**TASK PROMPT:** Beginning with the line where "pink marker [756,316,831,409]" appears, please restate each line of the records below word for word until the last one, inclusive, and nothing else.

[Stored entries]
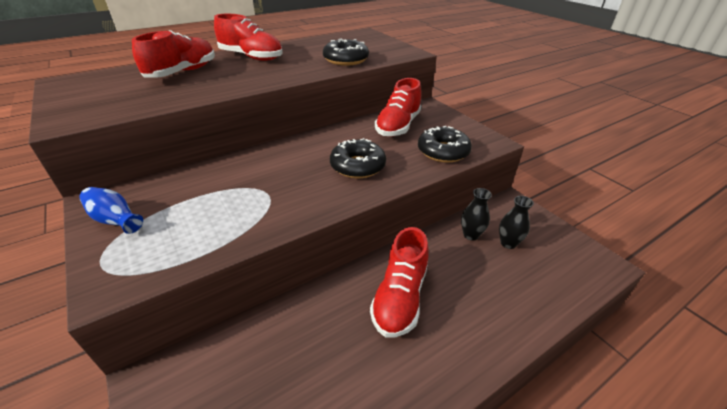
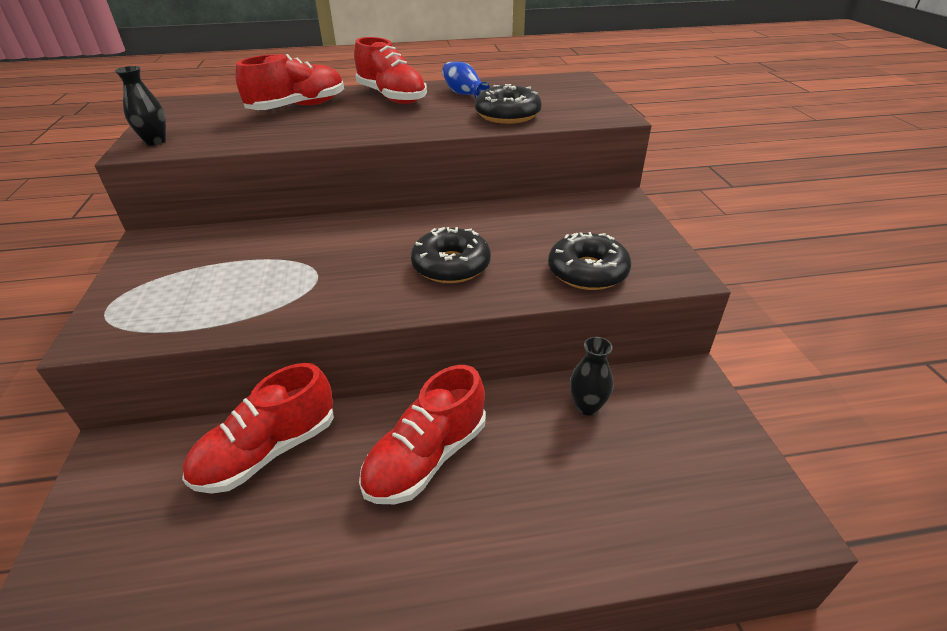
camera: 25 degrees right, 0 degrees up
blue vase [79,187,143,234] -> blue vase moved to [442,62,490,99]
red shoe [375,78,421,137] -> red shoe moved to [182,363,334,494]
black vase [499,196,534,249] -> black vase moved to [115,66,166,145]

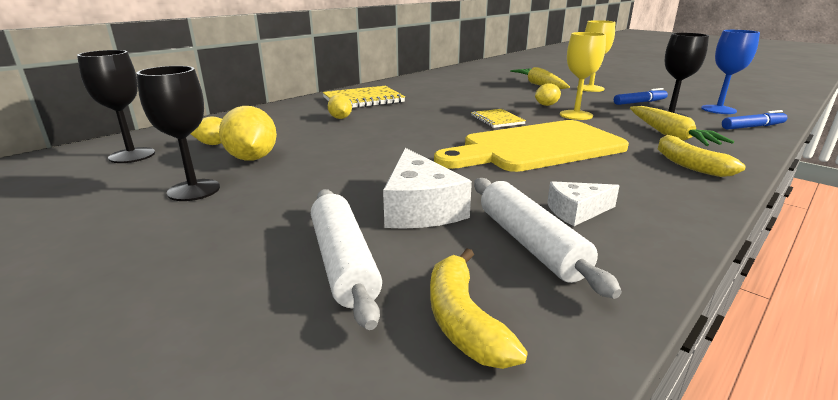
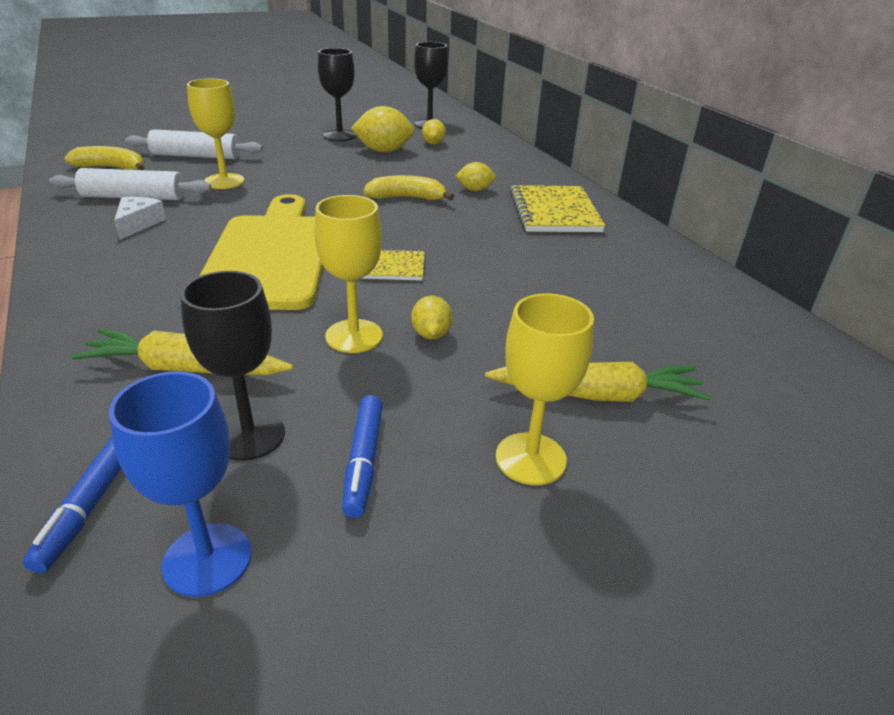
camera: 110 degrees right, 10 degrees up
white cheese [383,148,472,229] -> yellow goblet [187,79,245,189]
yellow banana [658,135,746,177] -> yellow banana moved to [363,175,455,200]

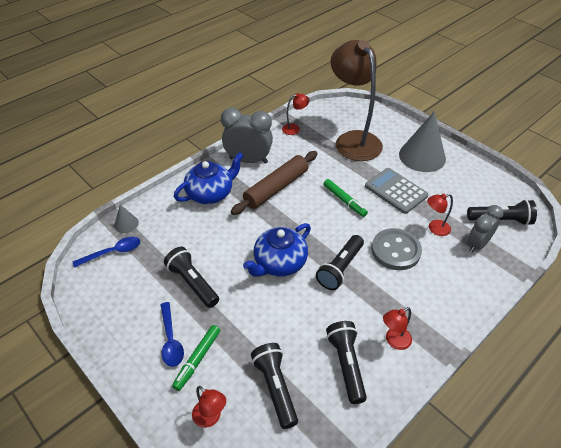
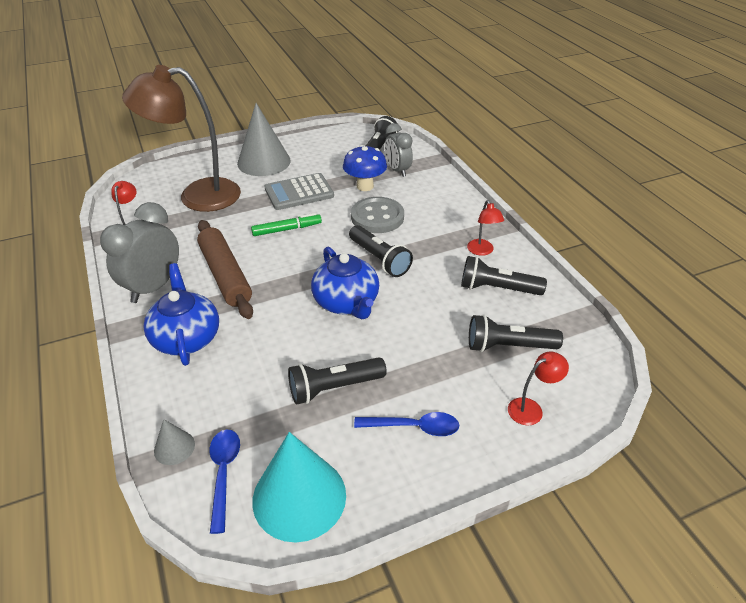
camera: 70 degrees left, 5 degrees down
green marker [172,325,220,391] -> none
red lamp [427,194,453,236] -> blue mushroom [343,145,387,191]
none -> turquoise cone [252,432,346,542]

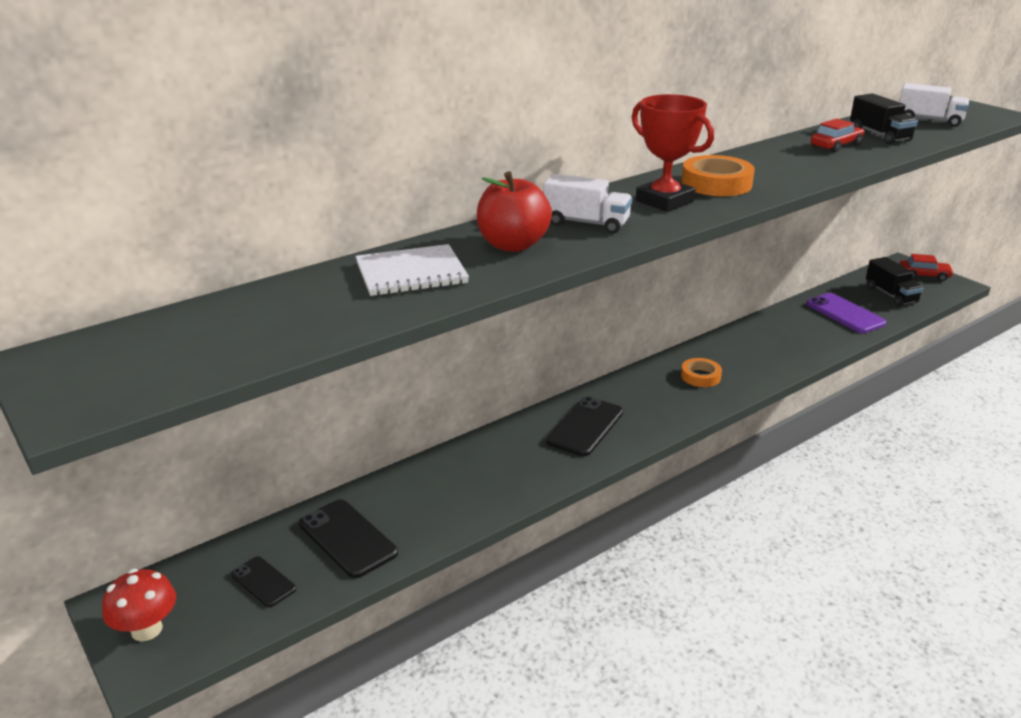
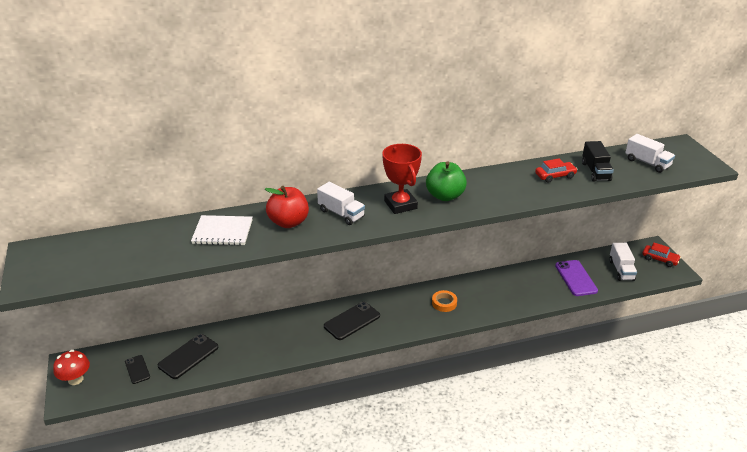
camera: 20 degrees right, 5 degrees up
black phone [299,499,398,578] -> black phone turned 60 degrees clockwise [158,334,218,379]
orange tape [681,155,755,196] -> green apple [426,161,467,201]
black truck [866,257,924,306] -> white truck [609,243,637,281]

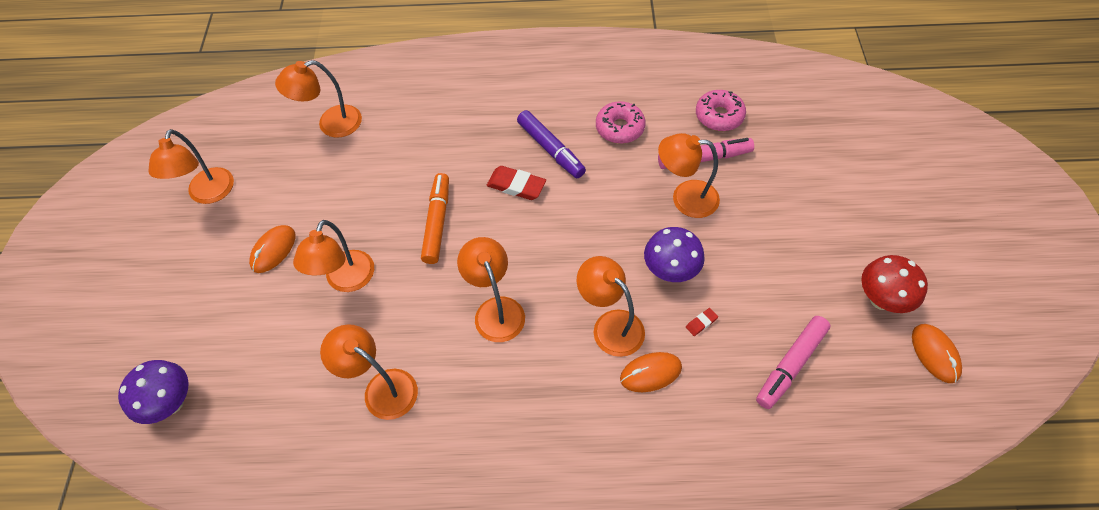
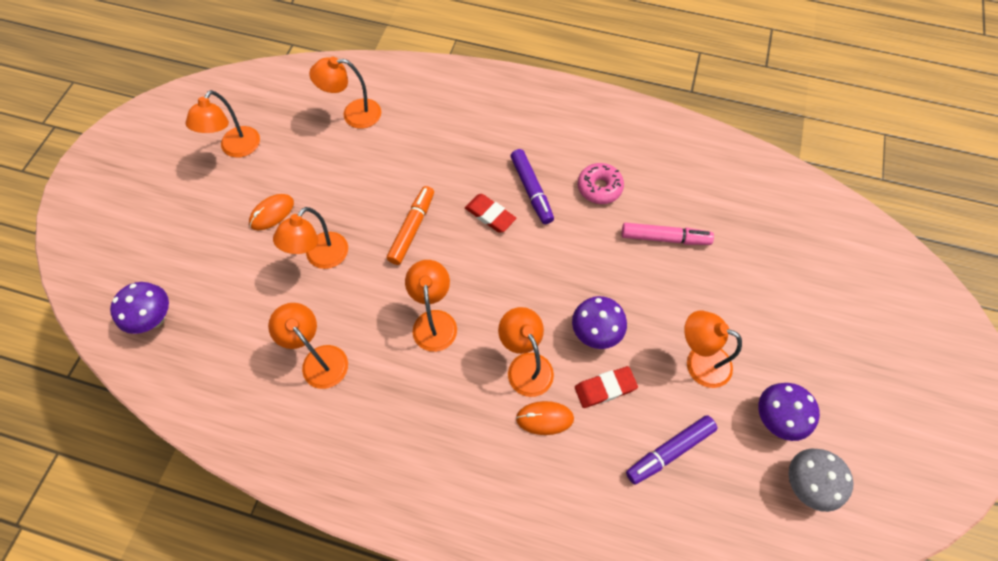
camera: 15 degrees right, 5 degrees up
orange lamp [658,133,720,218] -> orange lamp moved to [684,310,742,388]
red eraser [686,308,718,336] -> red eraser [575,366,638,408], size x2.01
pink donut [696,90,746,131] -> none
pink marker [756,316,831,409] -> purple marker [626,415,718,484]
red mushroom [861,255,928,313] -> purple mushroom [758,383,820,441]
orange mouse [912,324,962,383] -> grey mushroom [788,449,853,512]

**WRITTEN REPLY:**
pink marker [756,316,831,409] -> purple marker [626,415,718,484]
red mushroom [861,255,928,313] -> purple mushroom [758,383,820,441]
orange mouse [912,324,962,383] -> grey mushroom [788,449,853,512]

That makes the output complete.